Entries provided:
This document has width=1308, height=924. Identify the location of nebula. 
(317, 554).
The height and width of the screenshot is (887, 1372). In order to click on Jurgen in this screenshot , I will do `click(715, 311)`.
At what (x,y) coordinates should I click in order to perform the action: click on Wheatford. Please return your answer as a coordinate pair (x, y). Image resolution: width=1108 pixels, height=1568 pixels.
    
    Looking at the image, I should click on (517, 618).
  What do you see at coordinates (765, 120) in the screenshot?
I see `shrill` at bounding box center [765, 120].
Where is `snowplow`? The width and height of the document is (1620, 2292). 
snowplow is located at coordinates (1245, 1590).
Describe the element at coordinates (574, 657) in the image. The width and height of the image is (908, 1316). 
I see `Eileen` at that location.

Work instructions:
Write out all of the items above again, line for line, without changing a single character.

Response to this task:
This document has width=1308, height=924. Identify the location of nebula. 
(317, 554).
The height and width of the screenshot is (887, 1372). In order to click on Jurgen in this screenshot , I will do `click(715, 311)`.
At what (x,y) coordinates should I click in order to perform the action: click on Wheatford. Please return your answer as a coordinate pair (x, y). Image resolution: width=1108 pixels, height=1568 pixels.
    
    Looking at the image, I should click on (517, 618).
  What do you see at coordinates (765, 120) in the screenshot?
I see `shrill` at bounding box center [765, 120].
Where is `snowplow`? The width and height of the document is (1620, 2292). 
snowplow is located at coordinates (1245, 1590).
Describe the element at coordinates (574, 657) in the image. The width and height of the image is (908, 1316). 
I see `Eileen` at that location.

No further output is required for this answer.